Problem to solve
Repeat the listing below verbatim, without its images.

━━━ Information shown

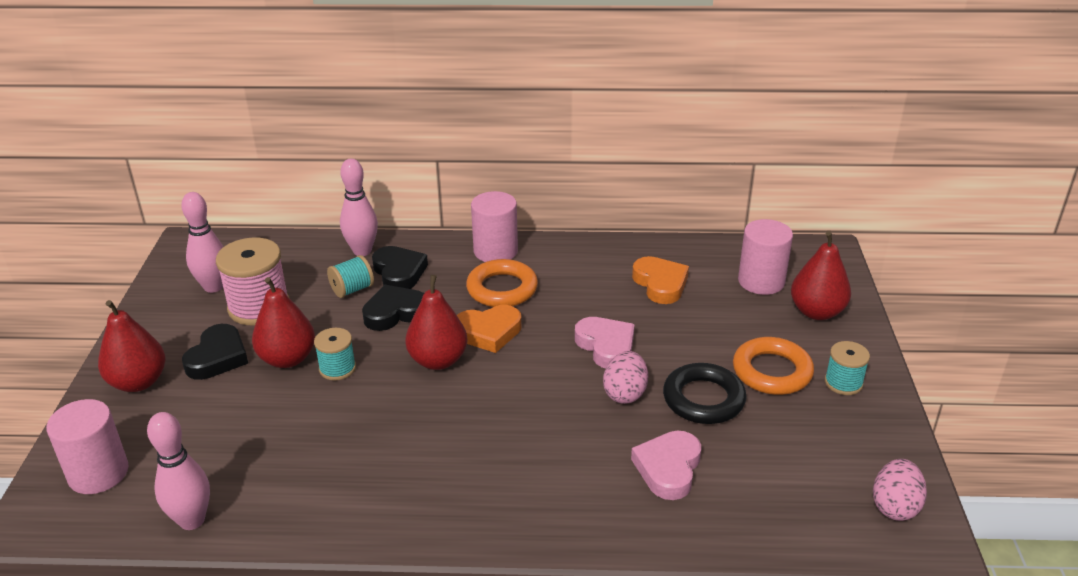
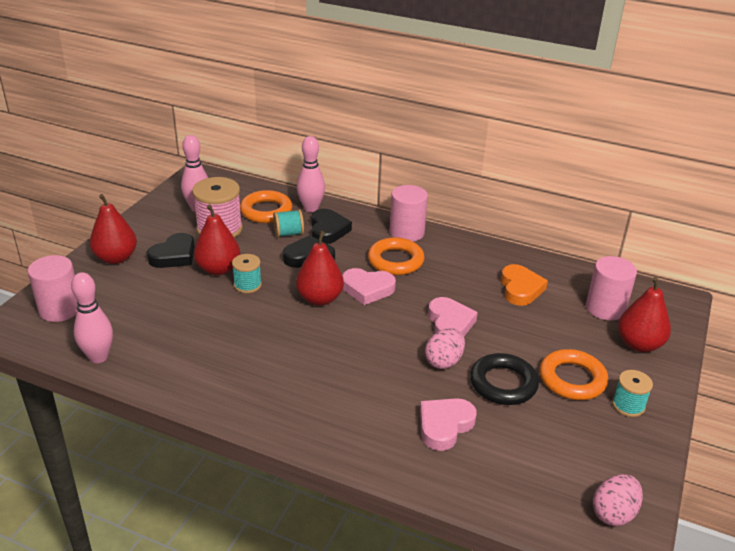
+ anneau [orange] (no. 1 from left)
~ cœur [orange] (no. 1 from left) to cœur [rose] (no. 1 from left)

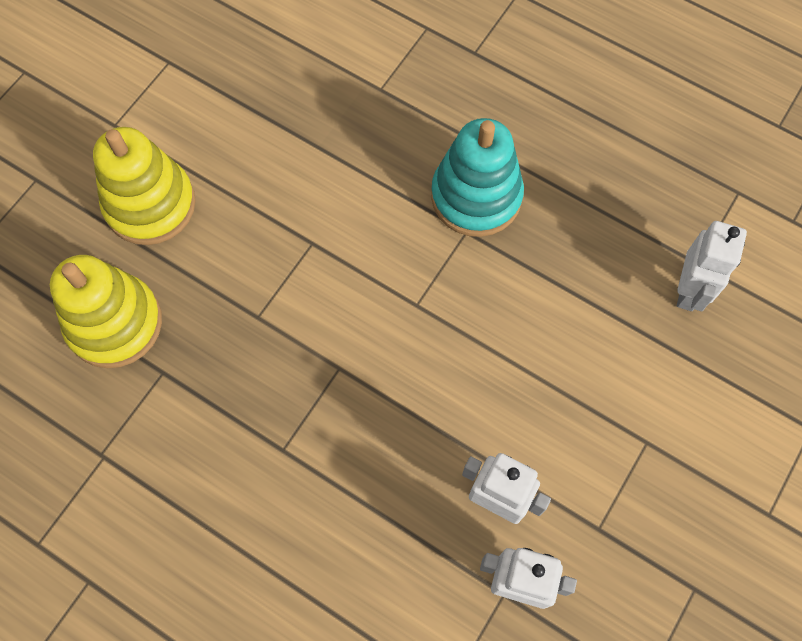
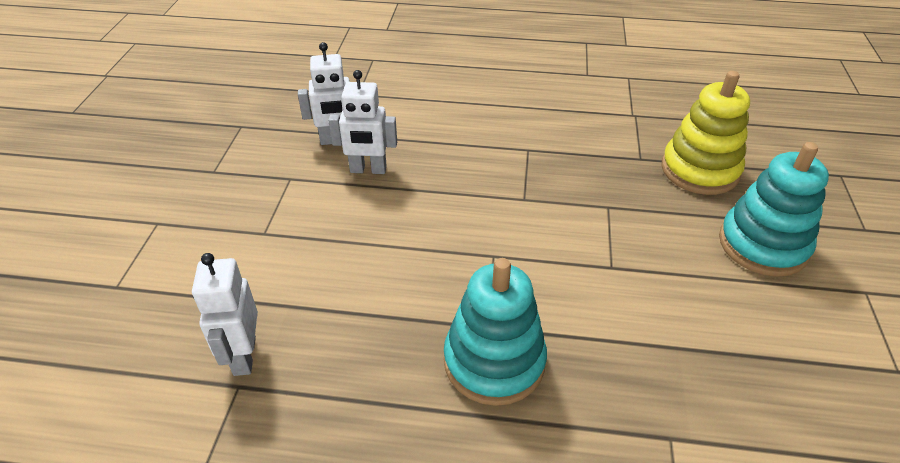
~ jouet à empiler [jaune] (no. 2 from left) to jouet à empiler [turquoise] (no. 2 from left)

━━━━━━

Solved exercise
+ anneau [orange] (no. 1 from left)
~ cœur [orange] (no. 1 from left) to cœur [rose] (no. 1 from left)

~ jouet à empiler [jaune] (no. 2 from left) to jouet à empiler [turquoise] (no. 2 from left)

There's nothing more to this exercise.